• Task goal: With the images removed, write out every line below exactly.

• Raw data:
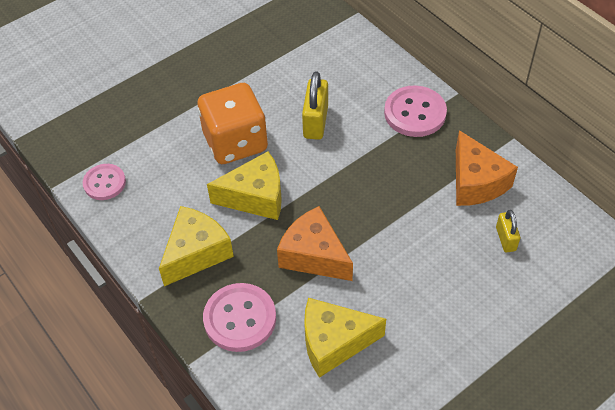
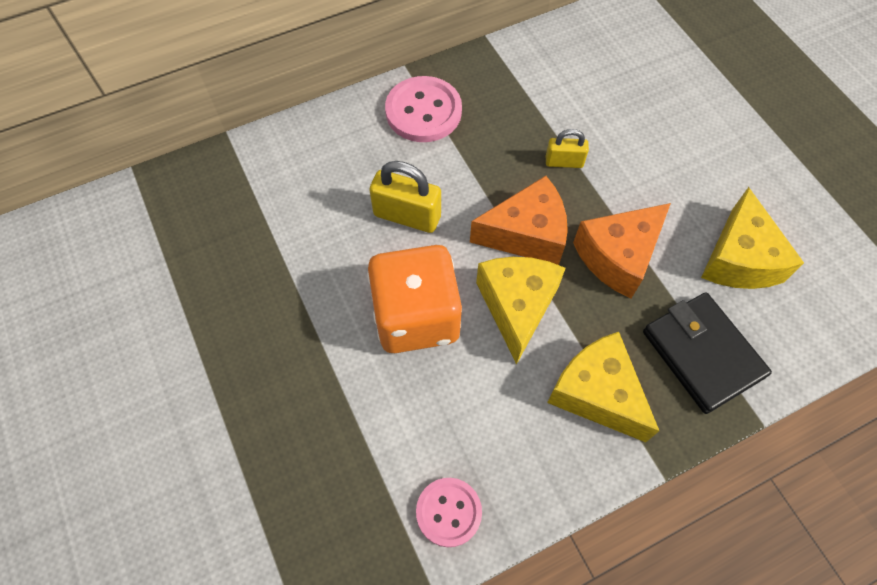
camera: 80 degrees left, 10 degrees up
(240, 318) = (702, 354): pink button -> black wallet
(476, 182) = (540, 81): orange cheese -> orange cheese (526, 234)
(505, 239) = (619, 76): yellow padlock -> yellow padlock (564, 162)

• Written answer:
camera: 80 degrees left, 10 degrees up
(240, 318) = (702, 354): pink button -> black wallet
(476, 182) = (540, 81): orange cheese -> orange cheese (526, 234)
(505, 239) = (619, 76): yellow padlock -> yellow padlock (564, 162)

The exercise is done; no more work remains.